→ **Task instructions**
What lines of the data below hold the string "black"? Copy each one.

+++ Given records +++

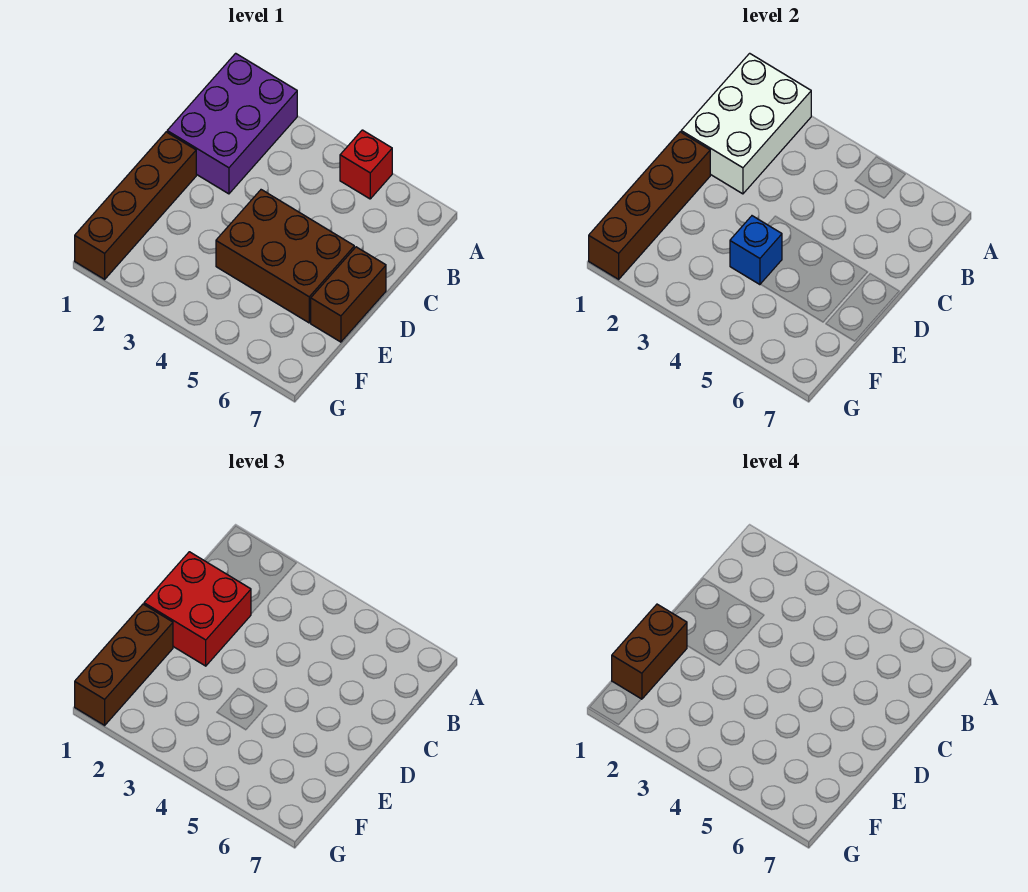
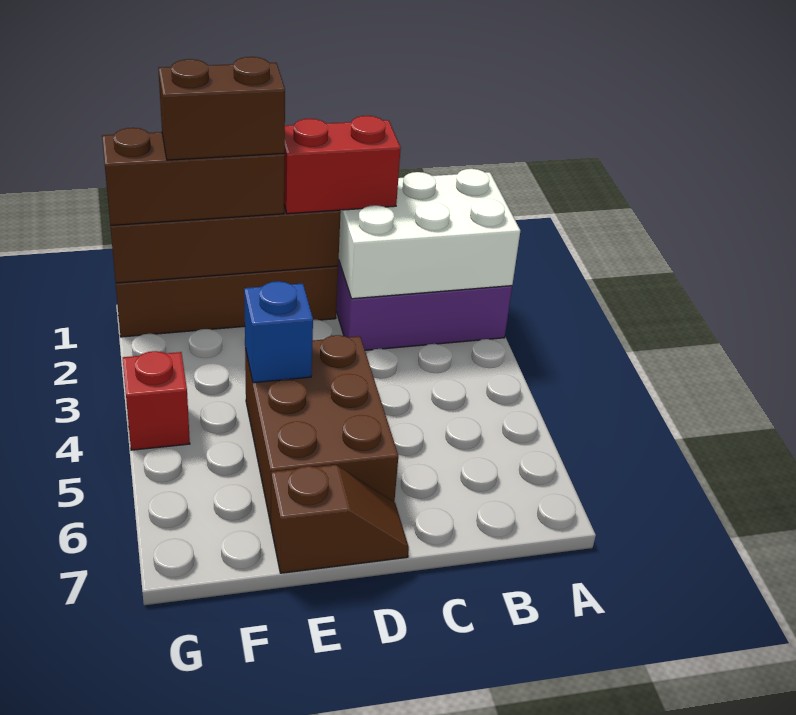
red brick A5 level 1 -> red brick G4 level 1
red brick C1:D2 level 3 -> red brick C1:D1 level 3
brown brick D7:E7 level 1 -> brown slope D7:E7 level 1 top E

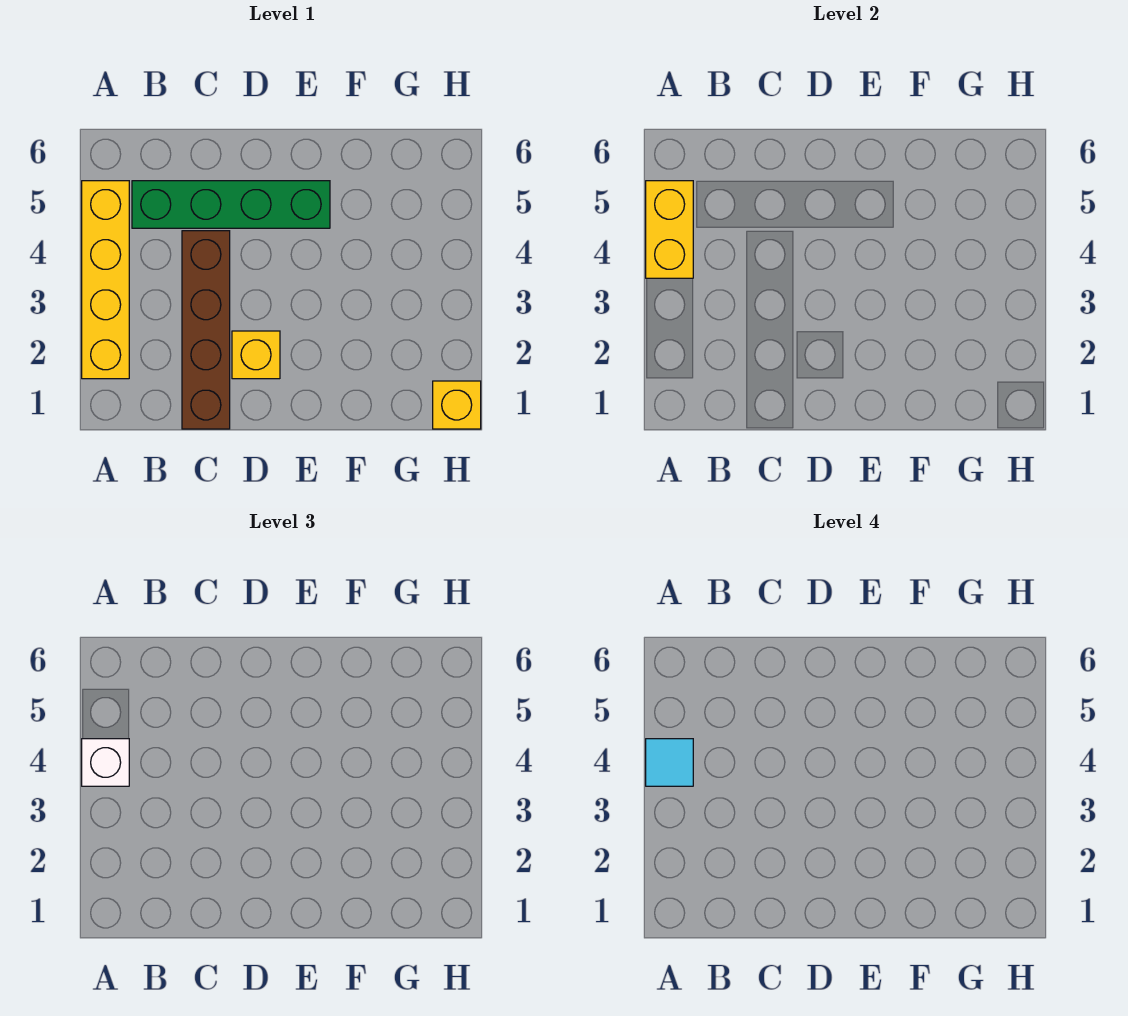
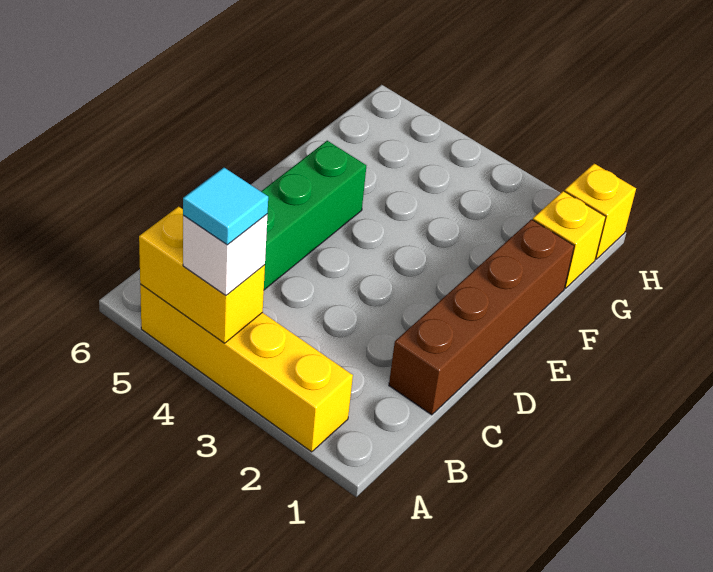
brown brick C1:C4 level 1 -> brown brick C1:F1 level 1
yellow brick D2 level 1 -> yellow brick G1 level 1

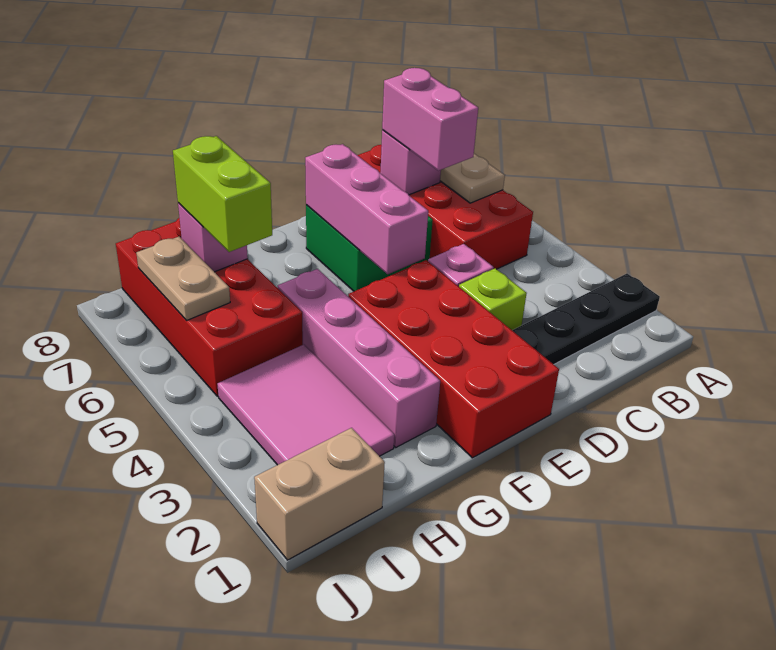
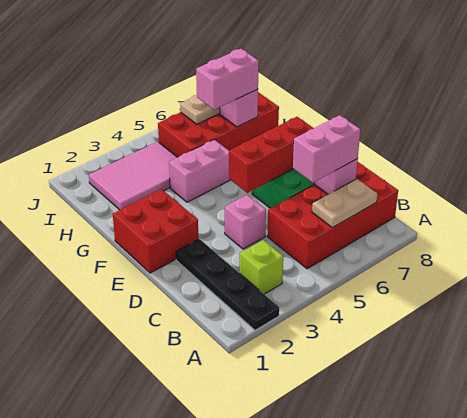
lime brick D3 level 1 -> lime brick B3 level 1
red brick E1:F4 level 1 -> red brick E1:F2 level 1
pink brick E5:E7 level 2 -> red brick E5:E7 level 2
pink brick G2:G5 level 1 -> pink brick G4:G5 level 1
lime brick H6:H7 level 3 -> pink brick H6:H7 level 3
tan brick I1:J1 level 1 -> none

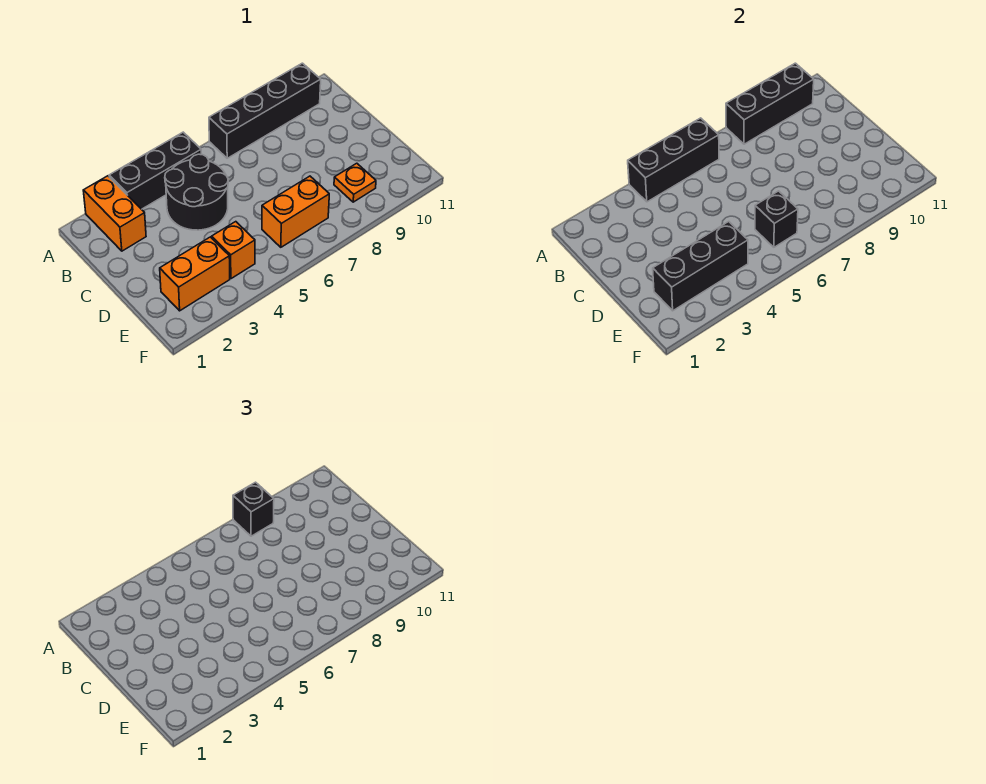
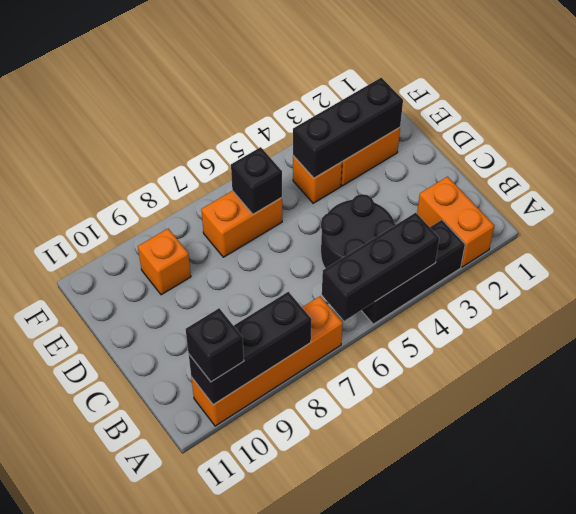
black brick A7:A10 level 1 -> orange brick A7:A10 level 1
black brick A8 level 3 -> black brick A10 level 3
orange plate E9 level 1 -> orange brick E9 level 1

+++

→ **Your response**
black brick A7:A10 level 1 -> orange brick A7:A10 level 1
black brick A8 level 3 -> black brick A10 level 3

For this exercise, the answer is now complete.